* WORK ITEM
Make an exact copy of all the records that follow, apart from the pictures.

Before-and-after scene images:
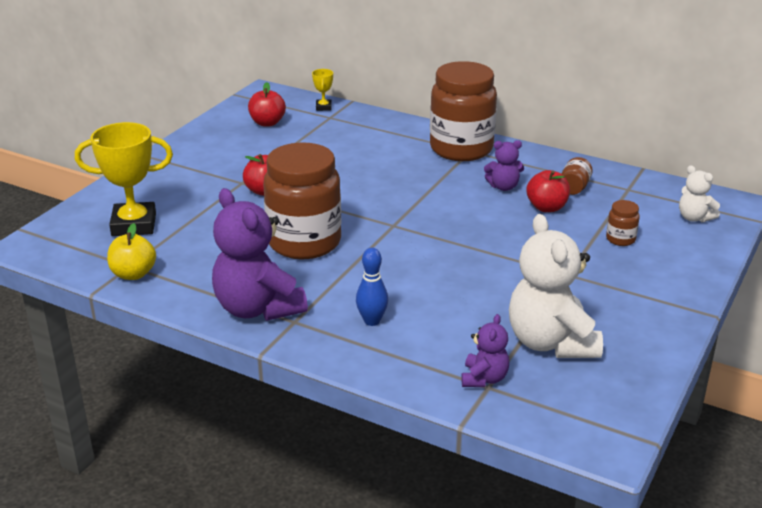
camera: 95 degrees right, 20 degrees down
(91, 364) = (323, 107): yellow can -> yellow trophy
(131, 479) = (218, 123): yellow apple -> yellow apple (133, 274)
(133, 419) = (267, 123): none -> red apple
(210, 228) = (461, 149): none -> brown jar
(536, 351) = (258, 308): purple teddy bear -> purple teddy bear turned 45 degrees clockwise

* WRITTEN ANSWER
camera: 95 degrees right, 20 degrees down
(91, 364) = (323, 107): yellow can -> yellow trophy
(131, 479) = (218, 123): yellow apple -> yellow apple (133, 274)
(133, 419) = (267, 123): none -> red apple
(210, 228) = (461, 149): none -> brown jar
(536, 351) = (258, 308): purple teddy bear -> purple teddy bear turned 45 degrees clockwise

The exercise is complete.